* **Object matching data**
========

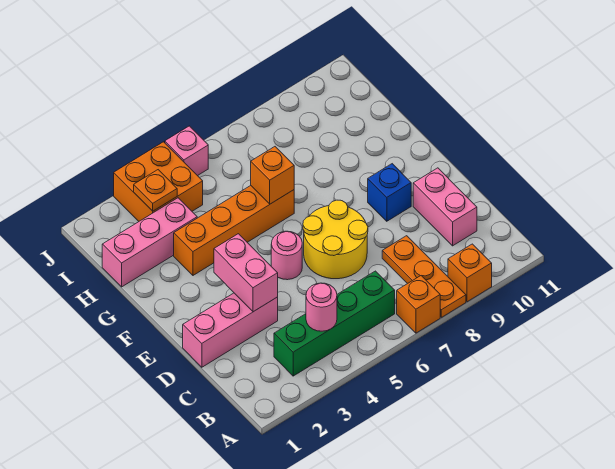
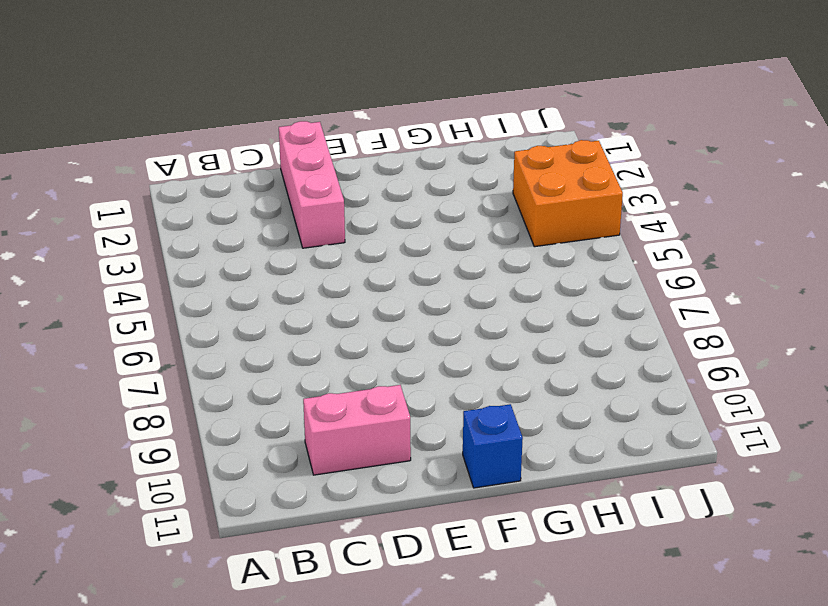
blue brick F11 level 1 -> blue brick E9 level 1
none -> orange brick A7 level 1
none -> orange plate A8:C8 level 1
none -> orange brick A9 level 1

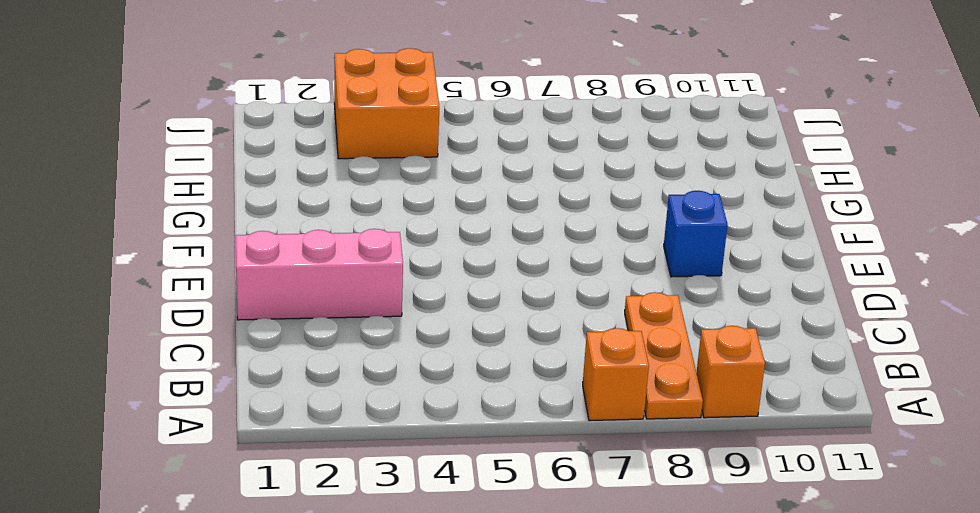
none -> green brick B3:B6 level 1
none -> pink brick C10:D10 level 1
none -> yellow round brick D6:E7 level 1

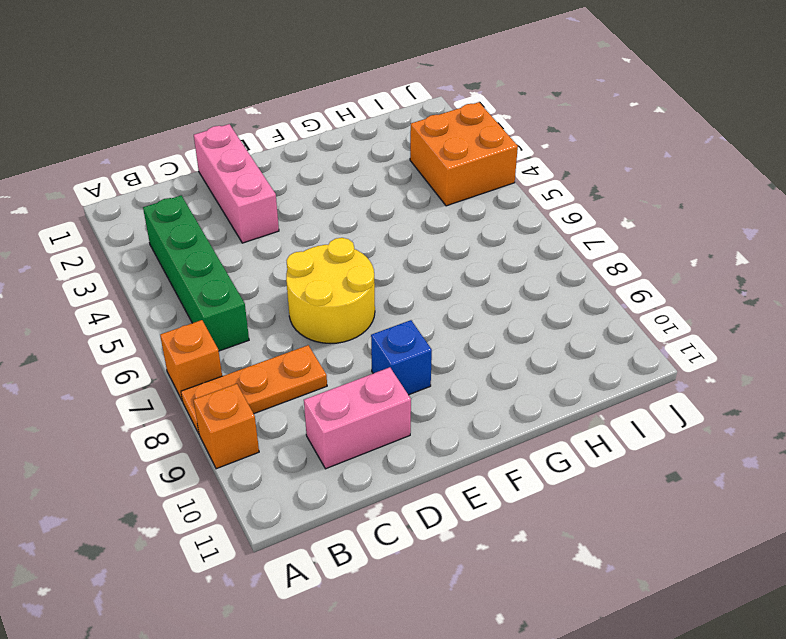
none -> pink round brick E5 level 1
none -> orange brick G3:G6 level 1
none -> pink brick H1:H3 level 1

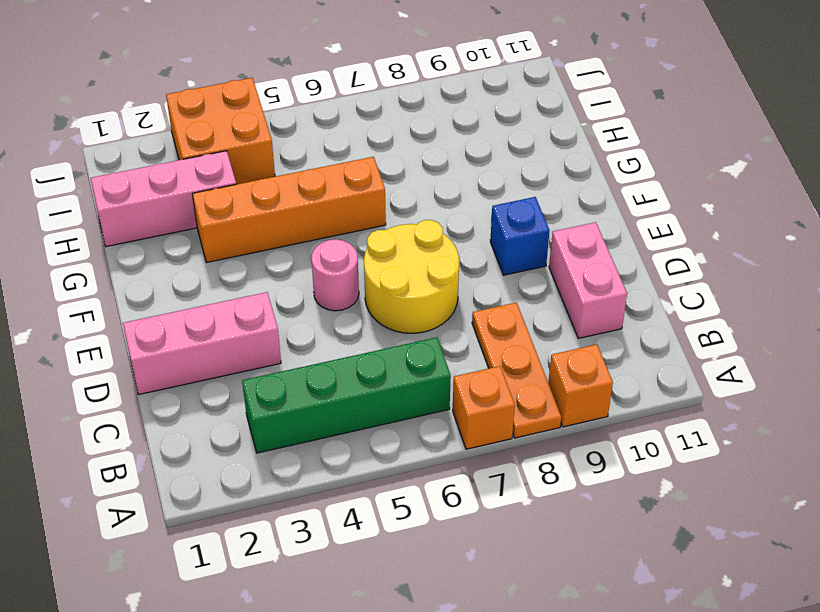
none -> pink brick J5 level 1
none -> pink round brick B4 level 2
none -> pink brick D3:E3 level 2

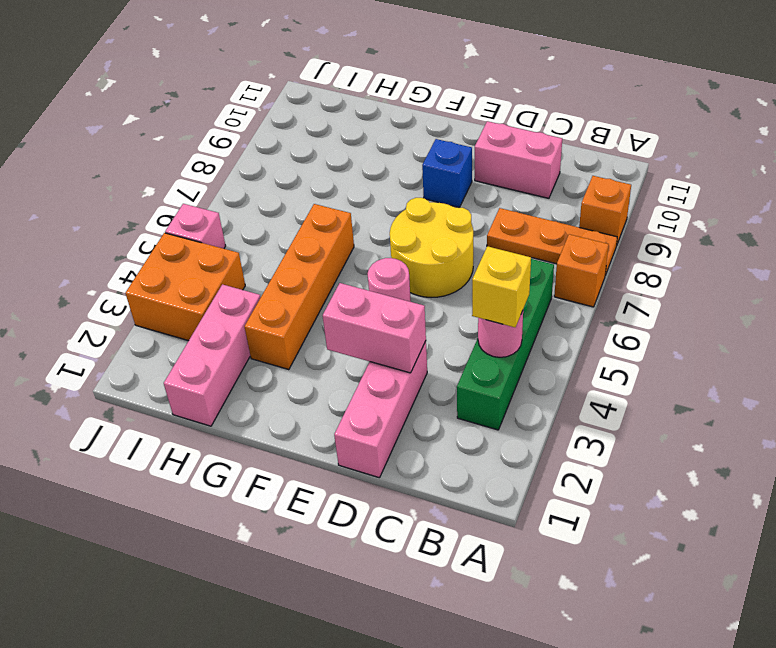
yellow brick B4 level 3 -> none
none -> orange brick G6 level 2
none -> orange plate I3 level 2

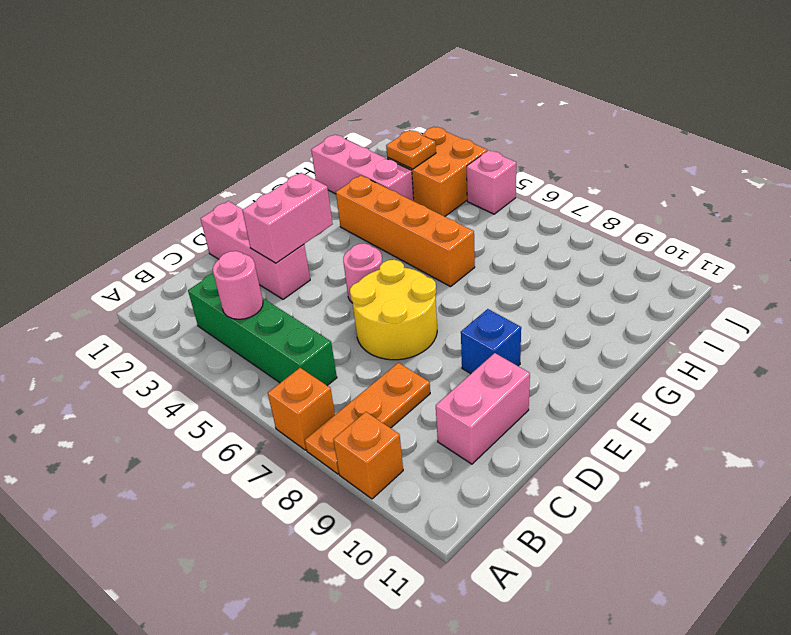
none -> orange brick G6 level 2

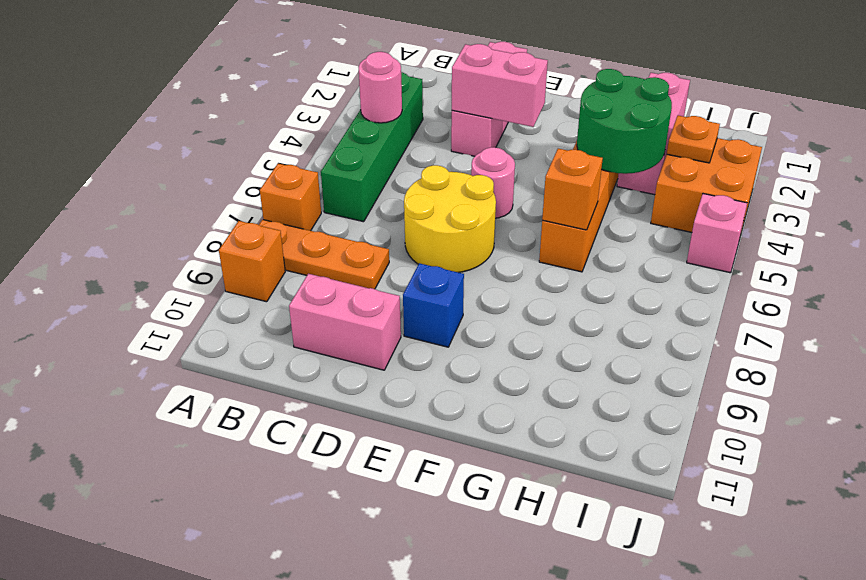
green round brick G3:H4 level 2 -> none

========

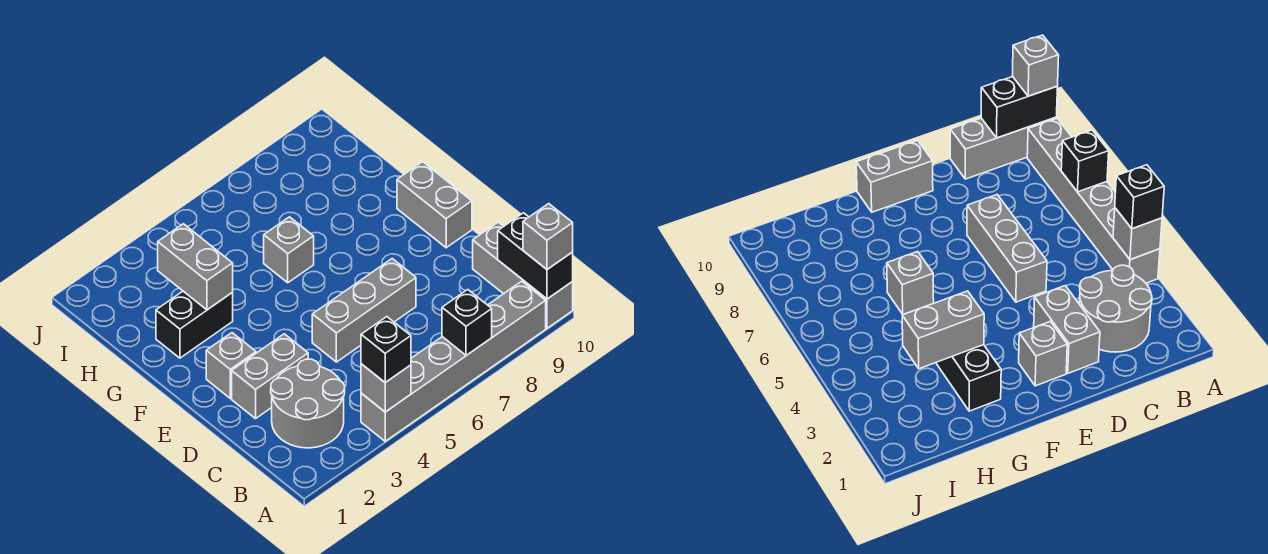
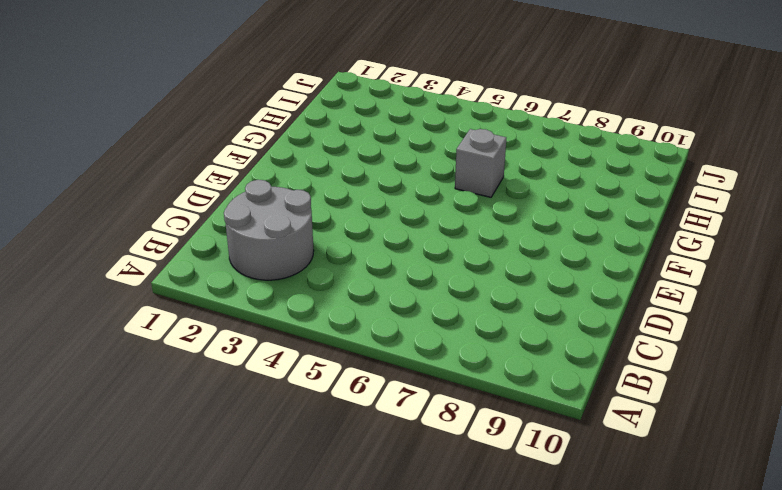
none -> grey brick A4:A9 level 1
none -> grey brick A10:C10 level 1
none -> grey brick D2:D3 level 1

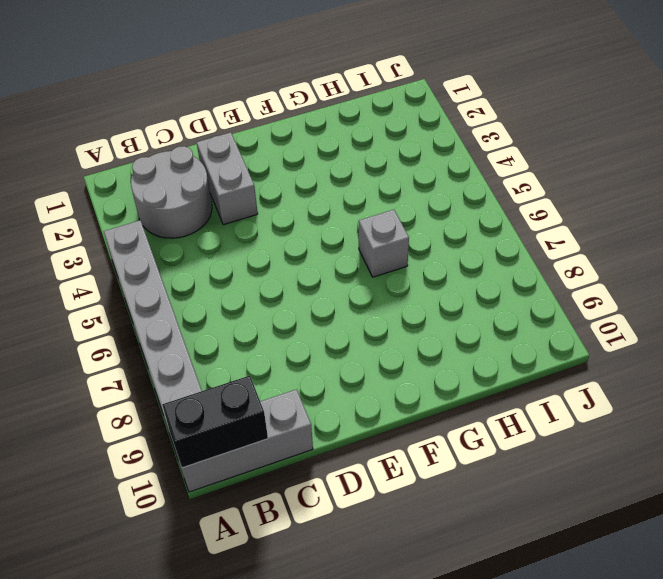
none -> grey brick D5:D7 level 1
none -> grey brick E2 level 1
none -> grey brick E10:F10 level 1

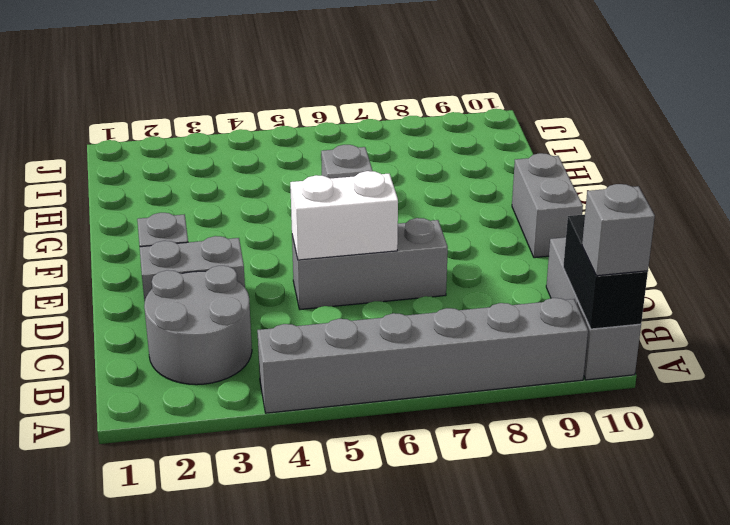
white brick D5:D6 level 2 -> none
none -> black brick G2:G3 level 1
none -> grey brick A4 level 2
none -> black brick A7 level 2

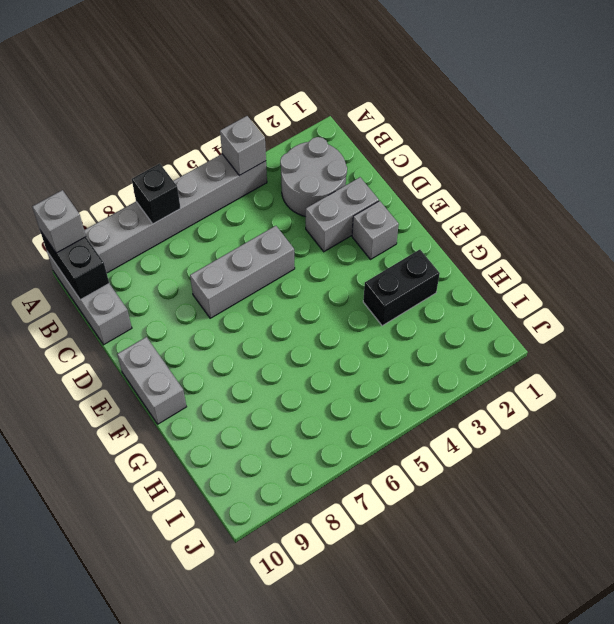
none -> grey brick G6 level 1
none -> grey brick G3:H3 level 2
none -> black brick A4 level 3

========

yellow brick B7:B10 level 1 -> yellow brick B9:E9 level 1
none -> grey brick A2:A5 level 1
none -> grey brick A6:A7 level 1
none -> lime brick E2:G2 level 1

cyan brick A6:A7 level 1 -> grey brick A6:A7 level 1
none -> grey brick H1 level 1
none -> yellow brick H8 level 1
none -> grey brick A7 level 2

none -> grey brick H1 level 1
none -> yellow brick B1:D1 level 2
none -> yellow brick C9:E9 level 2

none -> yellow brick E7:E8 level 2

========

* **Assignment**
The lines above from the one containing "none -> yellow brick H8 level 1" through the one containing "none -> yellow brick E7:E8 level 2" are to be set down exactly, and no others.

* **Answer space**
none -> yellow brick H8 level 1
none -> grey brick A7 level 2

none -> grey brick H1 level 1
none -> yellow brick B1:D1 level 2
none -> yellow brick C9:E9 level 2

none -> yellow brick E7:E8 level 2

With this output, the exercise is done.